=== Materials provided ===
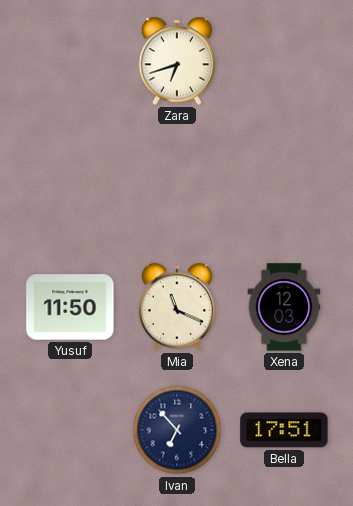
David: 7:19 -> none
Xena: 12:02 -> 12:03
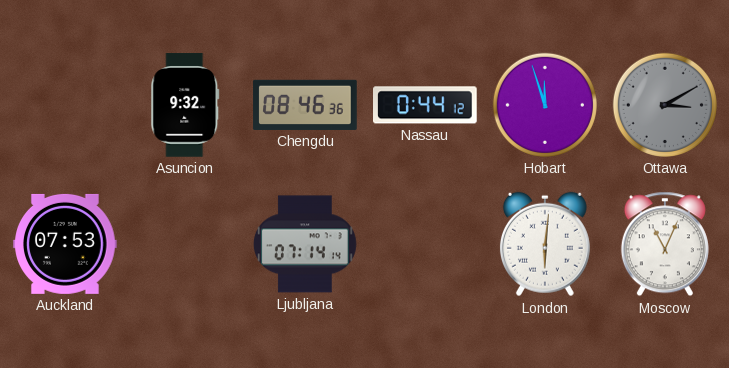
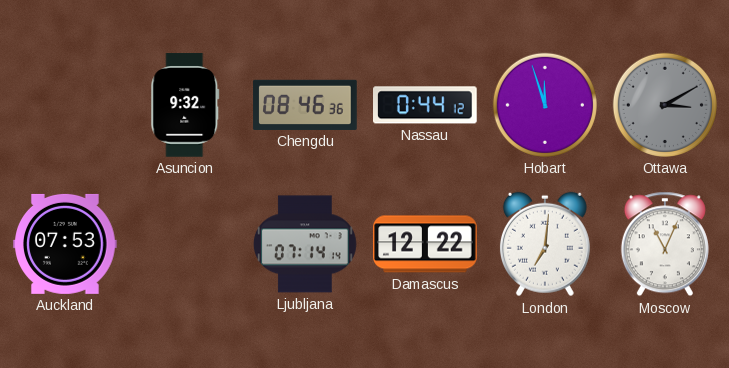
Damascus: none -> 12:22
London: 6:01 -> 7:01
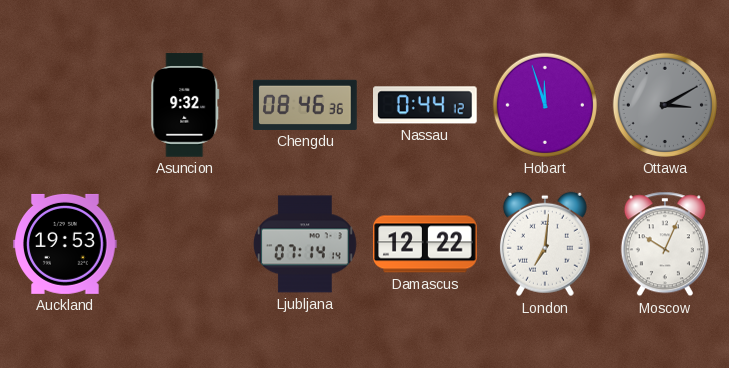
Auckland: 07:53 -> 19:53
Moscow: 11:04 -> 10:04
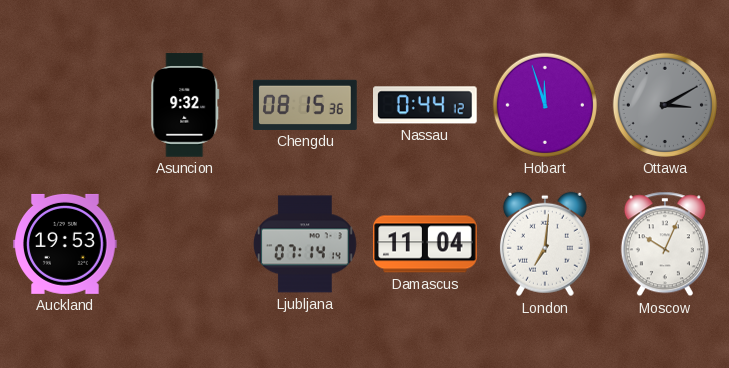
Chengdu: 08:46 -> 08:15
Damascus: 12:22 -> 11:04
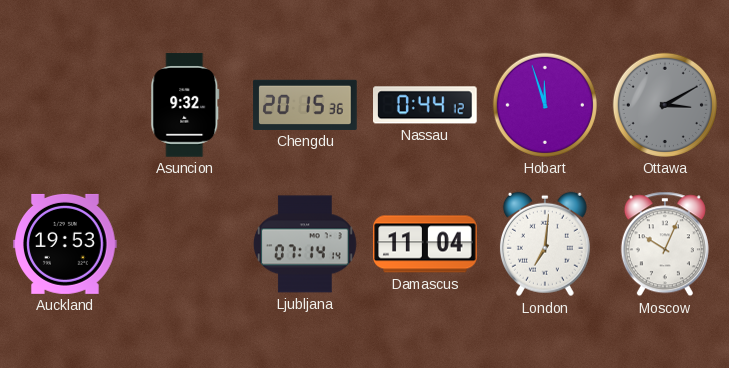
Chengdu: 08:15 -> 20:15
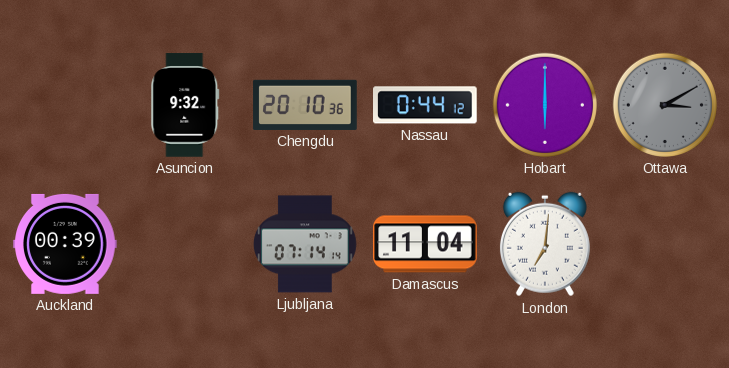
Chengdu: 20:15 -> 20:10
Hobart: 11:57 -> 6:00
Auckland: 19:53 -> 00:39
Moscow: 10:04 -> none
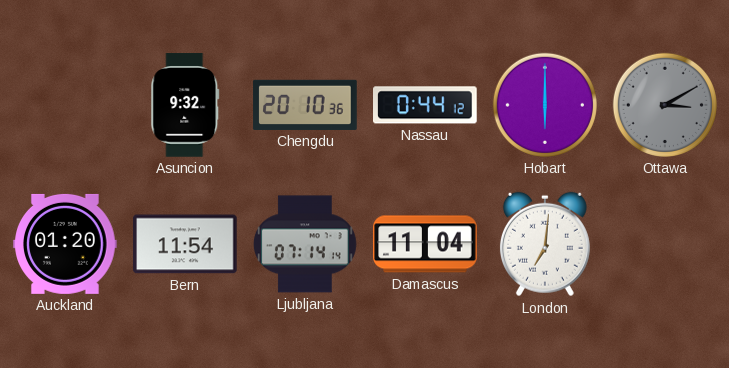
Auckland: 00:39 -> 01:20
Bern: none -> 11:54
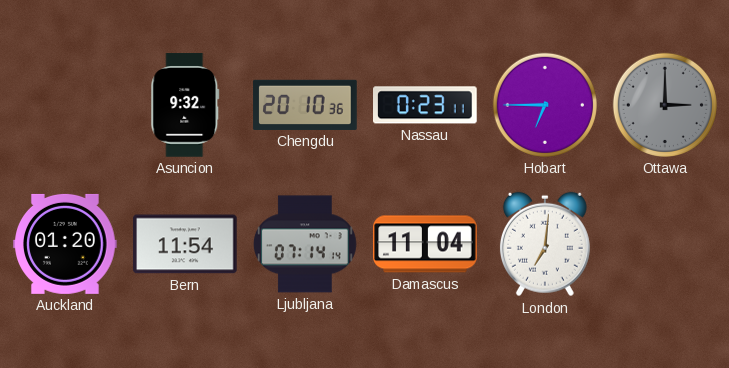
Nassau: 0:44 -> 0:23
Hobart: 6:00 -> 6:45
Ottawa: 3:10 -> 3:00
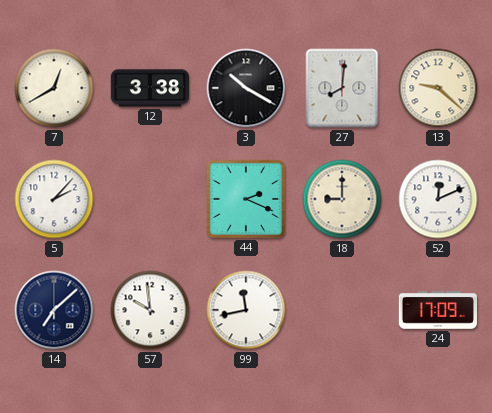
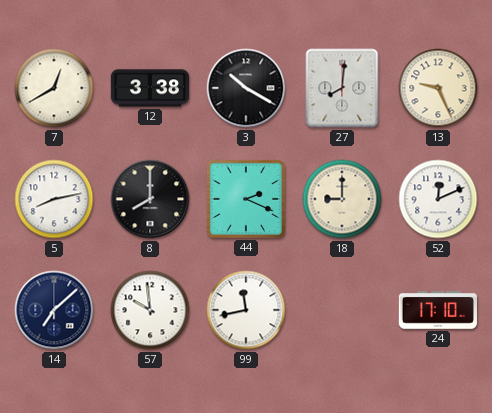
13: 9:22 -> 9:26
5: 2:07 -> 8:13
8: none -> 8:00
24: 17:09 -> 17:10
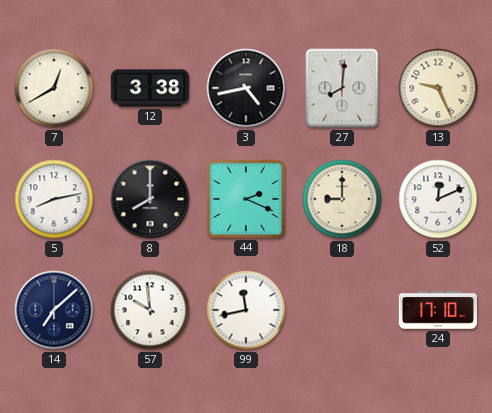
3: 10:20 -> 4:43
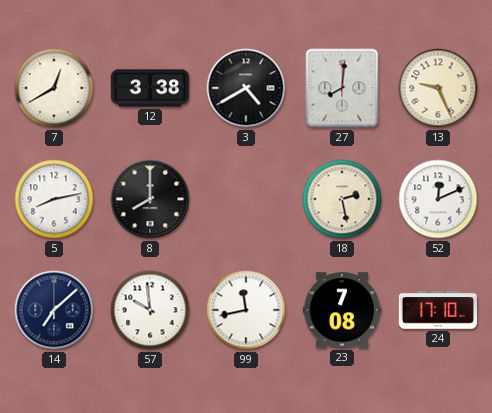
3: 4:43 -> 4:40
44: 2:19 -> none
18: 9:00 -> 2:28
23: none -> 7:08
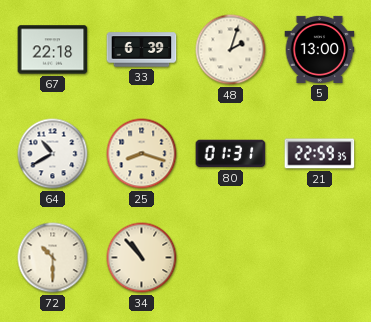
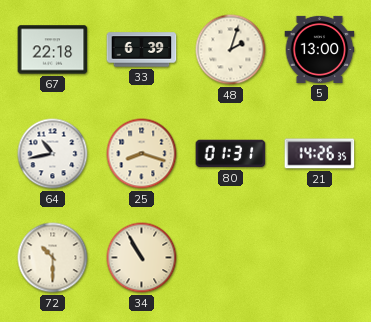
64: 10:40 -> 10:43
21: 22:59 -> 14:26
34: 10:53 -> 10:55
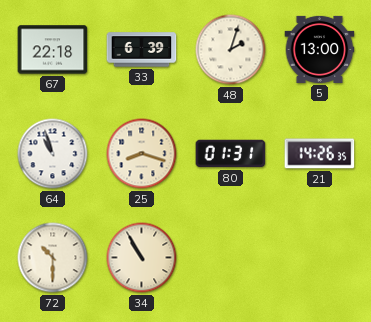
64: 10:43 -> 10:57
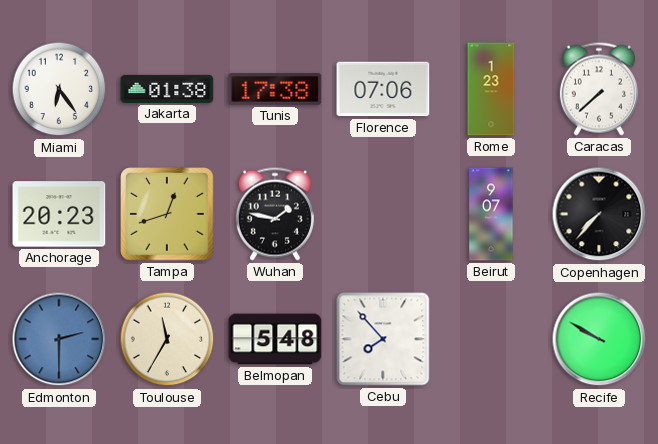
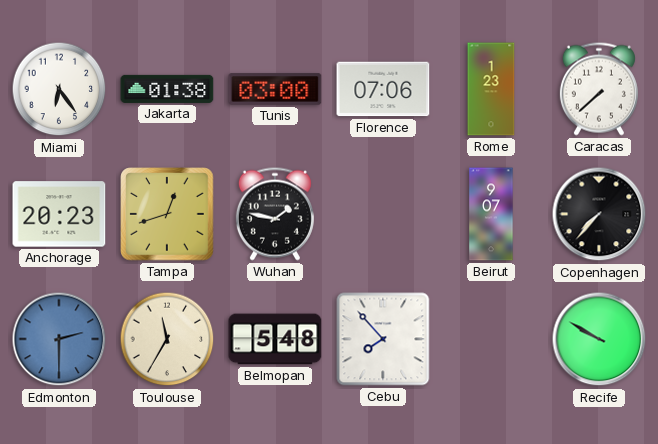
Tunis: 17:38 -> 03:00
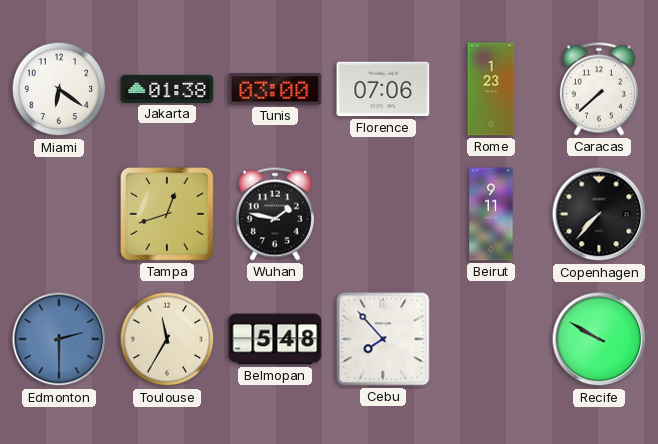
Miami: 6:24 -> 6:21
Anchorage: 20:23 -> none
Beirut: 9:07 -> 9:11
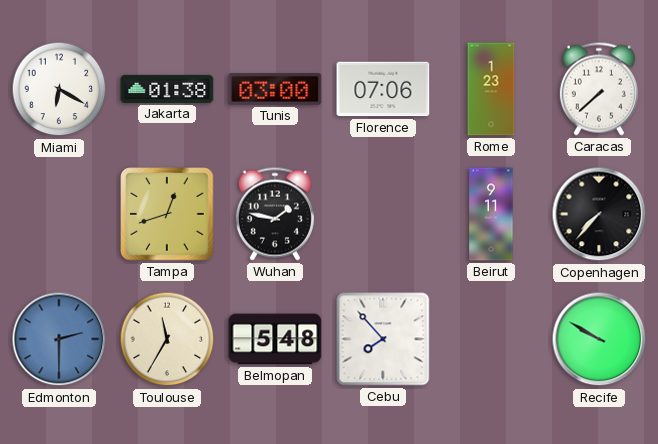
Miami: 6:21 -> 6:20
===
**What you have to do:** Rewrite every line of the material above as a Markdown table with the columns Row and Line. Number each row, and omit blank lines and the picture lines.

**Response to the task:**
| Row | Line |
|---|---|
| 1 | David: 7:19 -> none |
| 2 | Xena: 12:02 -> 12:03 |
| 3 | Damascus: none -> 12:22 |
| 4 | London: 6:01 -> 7:01 |
| 5 | Auckland: 07:53 -> 19:53 |
| 6 | Moscow: 11:04 -> 10:04 |
| 7 | Chengdu: 08:46 -> 08:15 |
| 8 | Damascus: 12:22 -> 11:04 |
| 9 | Chengdu: 08:15 -> 20:15 |
| 10 | Chengdu: 20:15 -> 20:10 |
| 11 | Hobart: 11:57 -> 6:00 |
| 12 | Auckland: 19:53 -> 00:39 |
| 13 | Moscow: 10:04 -> none |
| 14 | Auckland: 00:39 -> 01:20 |
| 15 | Bern: none -> 11:54 |
| 16 | Nassau: 0:44 -> 0:23 |
| 17 | Hobart: 6:00 -> 6:45 |
| 18 | Ottawa: 3:10 -> 3:00 |
| 19 | 13: 9:22 -> 9:26 |
| 20 | 5: 2:07 -> 8:13 |
| 21 | 8: none -> 8:00 |
| 22 | 24: 17:09 -> 17:10 |
| 23 | 3: 10:20 -> 4:43 |
| 24 | 3: 4:43 -> 4:40 |
| 25 | 44: 2:19 -> none |
| 26 | 18: 9:00 -> 2:28 |
| 27 | 23: none -> 7:08 |
| 28 | 64: 10:40 -> 10:43 |
| 29 | 21: 22:59 -> 14:26 |
| 30 | 34: 10:53 -> 10:55 |
| 31 | 64: 10:43 -> 10:57 |
| 32 | Tunis: 17:38 -> 03:00 |
| 33 | Miami: 6:24 -> 6:21 |
| 34 | Anchorage: 20:23 -> none |
| 35 | Beirut: 9:07 -> 9:11 |
| 36 | Miami: 6:21 -> 6:20 |